- **Activity**
Using the records below, output the stretch that opens with the line containing "D1: zener (A" and closes with the line containing "U8: INA168 -> INA139", exactly and including both lines, with nothing more.

- **Material to process**
- Opening Delimiter -
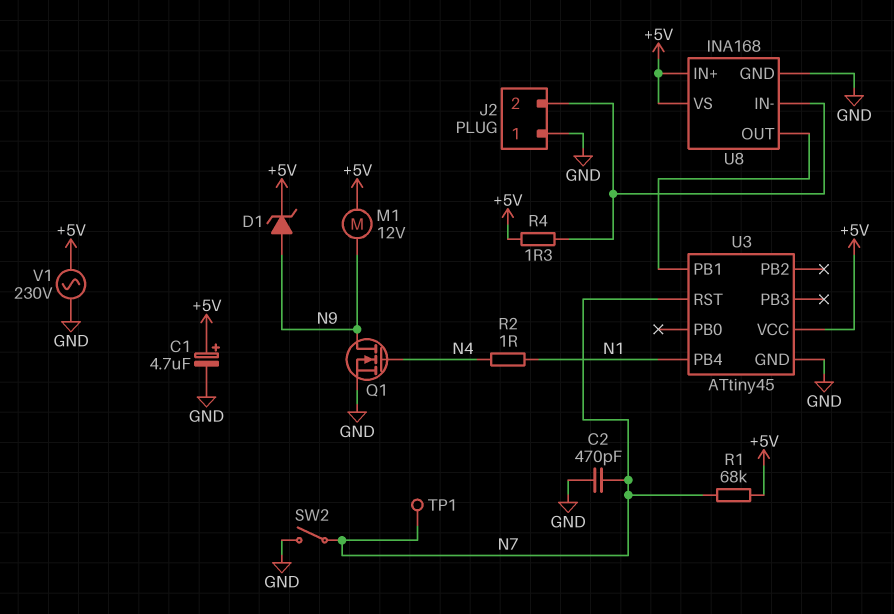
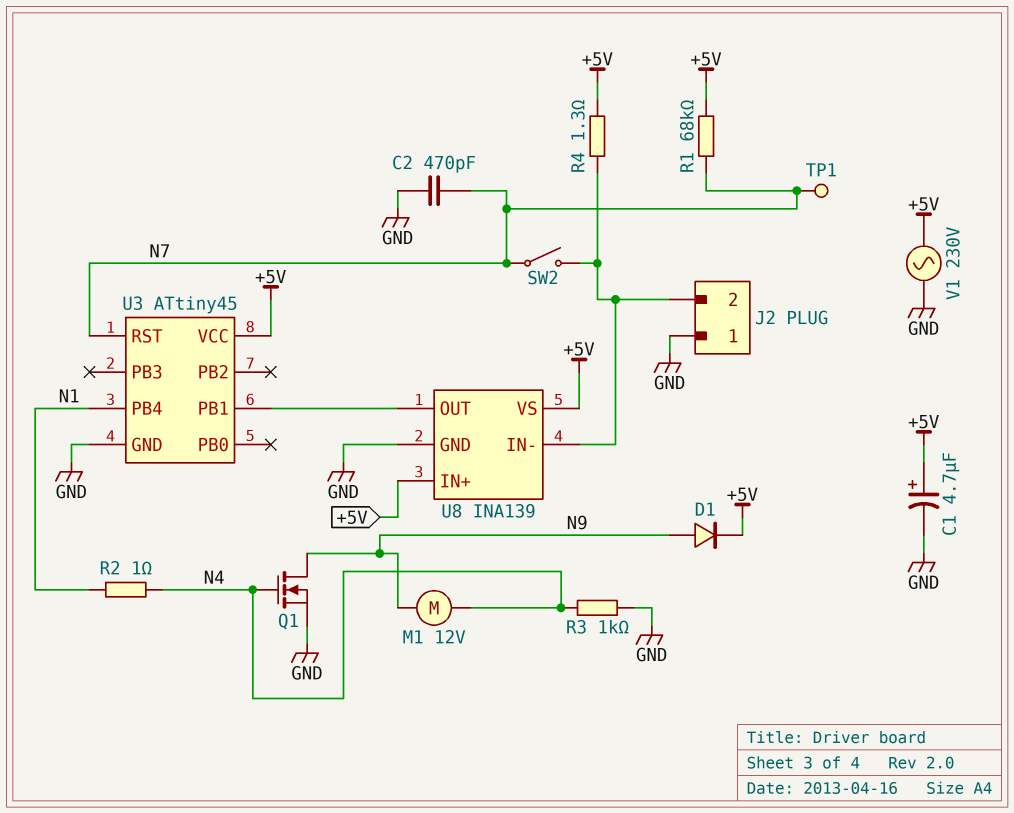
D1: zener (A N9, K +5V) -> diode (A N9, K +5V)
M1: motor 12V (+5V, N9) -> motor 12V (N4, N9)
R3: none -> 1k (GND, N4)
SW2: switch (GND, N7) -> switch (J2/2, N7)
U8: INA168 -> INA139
- Closing Delimiter -
- Opening Delimiter -
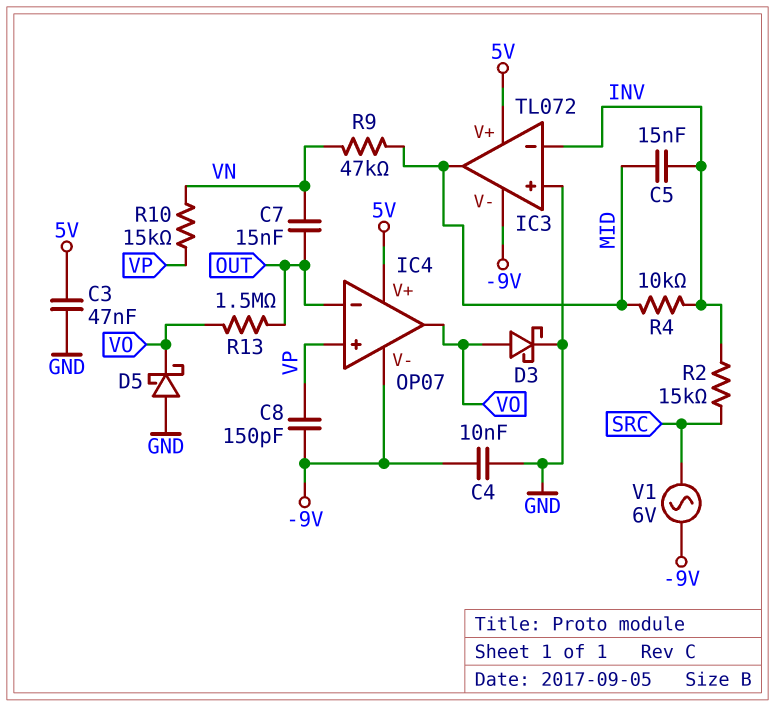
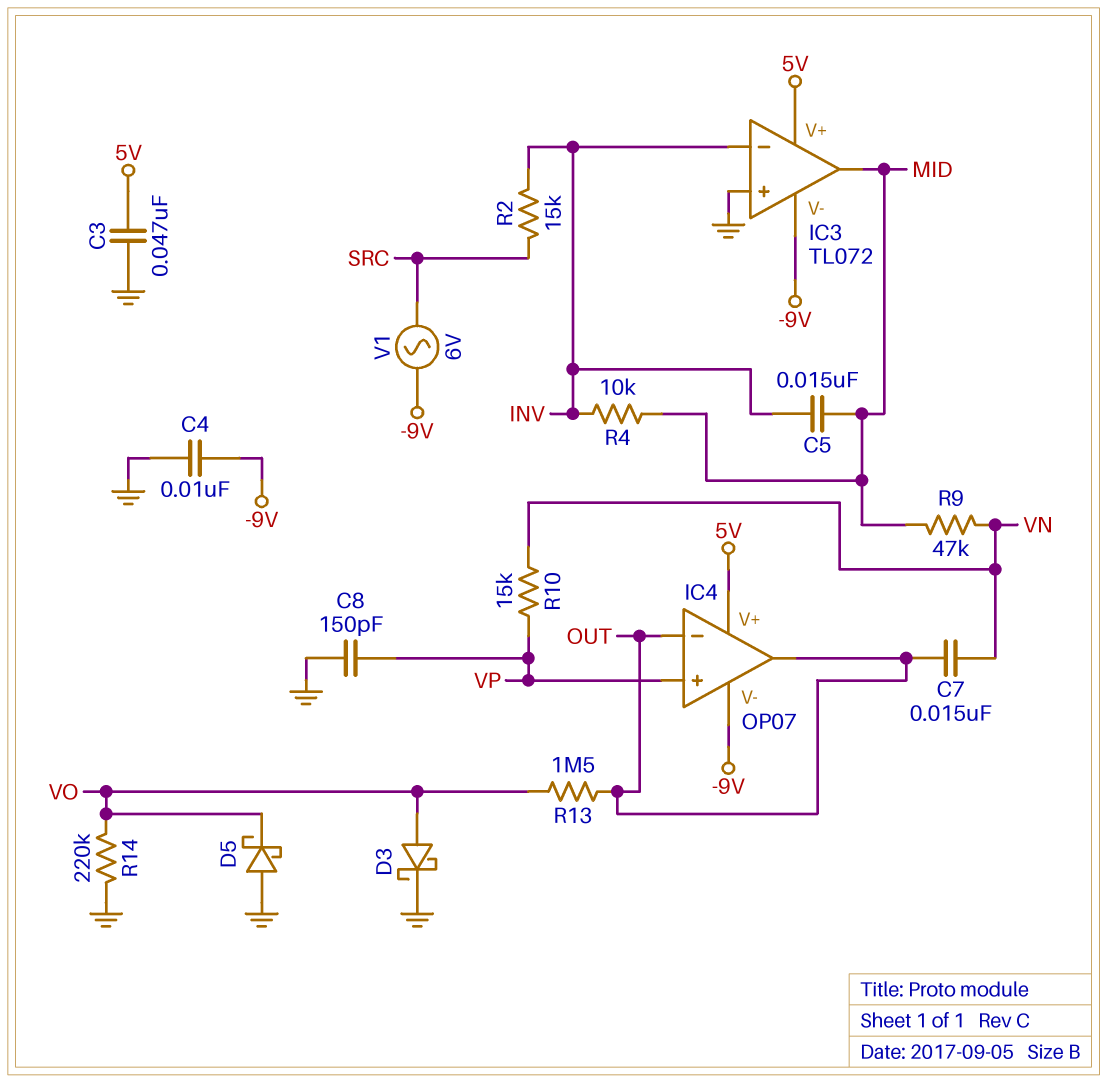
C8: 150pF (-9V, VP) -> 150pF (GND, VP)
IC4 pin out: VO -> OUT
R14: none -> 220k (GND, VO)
- Closing Delimiter -
- **Result of this task**
D1: zener (A N9, K +5V) -> diode (A N9, K +5V)
M1: motor 12V (+5V, N9) -> motor 12V (N4, N9)
R3: none -> 1k (GND, N4)
SW2: switch (GND, N7) -> switch (J2/2, N7)
U8: INA168 -> INA139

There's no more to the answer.